● WORK REQUEST: Gather all lines in the entries that include the word "counterclockwise".
######
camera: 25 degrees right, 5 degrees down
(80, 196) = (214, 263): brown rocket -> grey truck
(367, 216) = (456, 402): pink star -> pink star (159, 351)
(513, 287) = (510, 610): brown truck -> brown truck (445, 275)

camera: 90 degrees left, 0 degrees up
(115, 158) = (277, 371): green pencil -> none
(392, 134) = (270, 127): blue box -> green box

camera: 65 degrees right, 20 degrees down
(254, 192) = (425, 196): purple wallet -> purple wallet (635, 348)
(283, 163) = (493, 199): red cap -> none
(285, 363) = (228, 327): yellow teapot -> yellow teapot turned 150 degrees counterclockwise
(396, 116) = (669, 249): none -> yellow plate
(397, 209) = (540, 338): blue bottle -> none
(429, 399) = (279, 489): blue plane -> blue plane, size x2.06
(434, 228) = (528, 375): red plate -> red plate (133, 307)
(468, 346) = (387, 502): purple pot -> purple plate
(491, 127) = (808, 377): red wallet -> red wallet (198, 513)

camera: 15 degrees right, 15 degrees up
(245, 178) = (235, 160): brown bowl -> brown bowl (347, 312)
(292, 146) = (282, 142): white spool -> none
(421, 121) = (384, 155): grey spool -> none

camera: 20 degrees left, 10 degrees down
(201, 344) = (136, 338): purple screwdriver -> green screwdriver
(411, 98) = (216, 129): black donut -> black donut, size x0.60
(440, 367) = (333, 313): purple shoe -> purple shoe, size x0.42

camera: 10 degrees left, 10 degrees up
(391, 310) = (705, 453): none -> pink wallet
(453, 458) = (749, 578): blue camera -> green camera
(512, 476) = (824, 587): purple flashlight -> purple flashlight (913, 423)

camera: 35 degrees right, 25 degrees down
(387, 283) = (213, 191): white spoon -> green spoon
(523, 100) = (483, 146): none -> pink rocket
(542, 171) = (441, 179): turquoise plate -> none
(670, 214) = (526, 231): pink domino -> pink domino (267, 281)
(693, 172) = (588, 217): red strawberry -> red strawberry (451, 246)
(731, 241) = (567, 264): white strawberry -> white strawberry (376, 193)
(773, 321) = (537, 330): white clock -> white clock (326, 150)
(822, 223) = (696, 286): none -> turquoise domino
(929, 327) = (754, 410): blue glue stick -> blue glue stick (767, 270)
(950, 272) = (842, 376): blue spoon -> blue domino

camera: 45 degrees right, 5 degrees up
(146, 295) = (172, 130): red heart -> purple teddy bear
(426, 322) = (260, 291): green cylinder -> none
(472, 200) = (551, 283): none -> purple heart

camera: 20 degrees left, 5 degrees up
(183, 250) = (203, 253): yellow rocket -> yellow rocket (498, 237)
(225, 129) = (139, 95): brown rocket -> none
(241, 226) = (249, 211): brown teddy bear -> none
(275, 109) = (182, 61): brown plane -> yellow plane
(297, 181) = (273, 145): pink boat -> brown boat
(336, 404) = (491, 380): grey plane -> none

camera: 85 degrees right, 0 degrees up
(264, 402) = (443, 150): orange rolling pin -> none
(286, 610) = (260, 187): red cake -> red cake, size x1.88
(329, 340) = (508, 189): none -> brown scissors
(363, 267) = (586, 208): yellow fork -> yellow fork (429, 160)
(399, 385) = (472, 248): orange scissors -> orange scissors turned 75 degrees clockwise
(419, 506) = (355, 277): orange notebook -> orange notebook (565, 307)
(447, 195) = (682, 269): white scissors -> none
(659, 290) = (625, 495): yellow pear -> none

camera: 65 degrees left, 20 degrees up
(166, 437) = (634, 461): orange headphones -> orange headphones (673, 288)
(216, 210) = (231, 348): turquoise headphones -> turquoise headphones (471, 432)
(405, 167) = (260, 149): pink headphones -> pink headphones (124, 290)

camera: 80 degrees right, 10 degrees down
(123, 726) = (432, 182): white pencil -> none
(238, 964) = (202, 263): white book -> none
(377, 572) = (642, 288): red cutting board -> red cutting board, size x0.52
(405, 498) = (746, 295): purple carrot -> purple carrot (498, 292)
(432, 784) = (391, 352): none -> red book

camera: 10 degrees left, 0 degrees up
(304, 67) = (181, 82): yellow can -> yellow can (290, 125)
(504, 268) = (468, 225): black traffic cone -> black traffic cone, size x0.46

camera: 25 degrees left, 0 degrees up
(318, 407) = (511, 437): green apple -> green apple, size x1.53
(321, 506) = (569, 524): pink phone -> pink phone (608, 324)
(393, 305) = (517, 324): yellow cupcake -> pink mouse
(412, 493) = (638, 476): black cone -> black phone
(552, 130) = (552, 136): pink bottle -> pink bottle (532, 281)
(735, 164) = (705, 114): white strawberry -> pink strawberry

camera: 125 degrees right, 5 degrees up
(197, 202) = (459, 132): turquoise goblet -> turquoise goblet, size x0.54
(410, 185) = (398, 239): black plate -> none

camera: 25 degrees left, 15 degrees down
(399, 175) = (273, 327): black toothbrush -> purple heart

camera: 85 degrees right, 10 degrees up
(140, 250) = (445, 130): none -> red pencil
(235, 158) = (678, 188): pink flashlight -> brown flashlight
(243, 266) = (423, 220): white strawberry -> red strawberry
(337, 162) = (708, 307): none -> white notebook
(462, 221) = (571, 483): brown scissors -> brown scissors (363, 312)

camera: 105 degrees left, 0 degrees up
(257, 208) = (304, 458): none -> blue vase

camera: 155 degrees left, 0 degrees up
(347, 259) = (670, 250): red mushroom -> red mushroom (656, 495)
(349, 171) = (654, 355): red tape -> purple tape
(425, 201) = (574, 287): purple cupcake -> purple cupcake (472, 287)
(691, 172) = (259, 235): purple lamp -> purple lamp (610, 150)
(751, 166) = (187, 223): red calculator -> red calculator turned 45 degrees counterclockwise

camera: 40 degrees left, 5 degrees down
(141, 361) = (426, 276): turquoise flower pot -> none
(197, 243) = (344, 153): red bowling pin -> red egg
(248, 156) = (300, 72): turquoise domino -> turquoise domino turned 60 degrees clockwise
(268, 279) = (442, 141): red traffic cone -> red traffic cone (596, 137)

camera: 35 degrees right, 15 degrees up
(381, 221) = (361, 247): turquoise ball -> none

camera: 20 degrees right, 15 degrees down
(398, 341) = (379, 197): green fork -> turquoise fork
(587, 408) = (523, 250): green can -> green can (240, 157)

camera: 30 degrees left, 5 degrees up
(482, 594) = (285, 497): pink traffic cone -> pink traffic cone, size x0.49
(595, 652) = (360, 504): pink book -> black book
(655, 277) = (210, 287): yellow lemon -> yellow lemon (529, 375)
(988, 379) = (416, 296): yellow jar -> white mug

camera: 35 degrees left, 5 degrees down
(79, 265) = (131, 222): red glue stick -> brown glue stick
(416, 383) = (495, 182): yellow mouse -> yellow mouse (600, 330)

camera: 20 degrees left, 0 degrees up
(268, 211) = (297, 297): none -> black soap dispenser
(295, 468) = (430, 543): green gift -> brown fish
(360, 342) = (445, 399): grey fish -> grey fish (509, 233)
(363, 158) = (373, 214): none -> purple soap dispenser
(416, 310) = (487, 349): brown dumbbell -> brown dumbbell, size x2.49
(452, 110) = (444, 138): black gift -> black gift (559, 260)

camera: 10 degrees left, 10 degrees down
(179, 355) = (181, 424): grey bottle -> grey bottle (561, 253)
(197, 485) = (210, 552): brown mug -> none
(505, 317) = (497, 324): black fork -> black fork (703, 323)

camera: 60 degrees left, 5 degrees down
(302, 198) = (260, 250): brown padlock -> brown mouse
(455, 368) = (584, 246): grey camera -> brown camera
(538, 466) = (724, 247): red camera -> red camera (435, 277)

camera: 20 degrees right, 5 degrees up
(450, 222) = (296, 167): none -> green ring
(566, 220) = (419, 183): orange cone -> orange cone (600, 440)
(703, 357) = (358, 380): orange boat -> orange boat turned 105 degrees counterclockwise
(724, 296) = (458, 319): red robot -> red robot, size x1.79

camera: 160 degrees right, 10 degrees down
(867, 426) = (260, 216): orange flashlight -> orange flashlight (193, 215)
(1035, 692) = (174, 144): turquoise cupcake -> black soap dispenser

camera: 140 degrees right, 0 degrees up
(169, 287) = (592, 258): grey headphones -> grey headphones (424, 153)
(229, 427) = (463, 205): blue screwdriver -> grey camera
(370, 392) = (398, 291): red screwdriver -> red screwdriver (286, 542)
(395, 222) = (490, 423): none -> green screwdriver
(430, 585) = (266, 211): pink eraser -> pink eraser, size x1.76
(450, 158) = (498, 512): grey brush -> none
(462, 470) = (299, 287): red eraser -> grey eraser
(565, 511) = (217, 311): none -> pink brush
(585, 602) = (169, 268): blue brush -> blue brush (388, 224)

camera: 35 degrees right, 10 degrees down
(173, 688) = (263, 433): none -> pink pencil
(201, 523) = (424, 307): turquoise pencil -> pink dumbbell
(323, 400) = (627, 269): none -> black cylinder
######
● TASK RESULT:
(285, 363) = (228, 327): yellow teapot -> yellow teapot turned 150 degrees counterclockwise
(751, 166) = (187, 223): red calculator -> red calculator turned 45 degrees counterclockwise
(703, 357) = (358, 380): orange boat -> orange boat turned 105 degrees counterclockwise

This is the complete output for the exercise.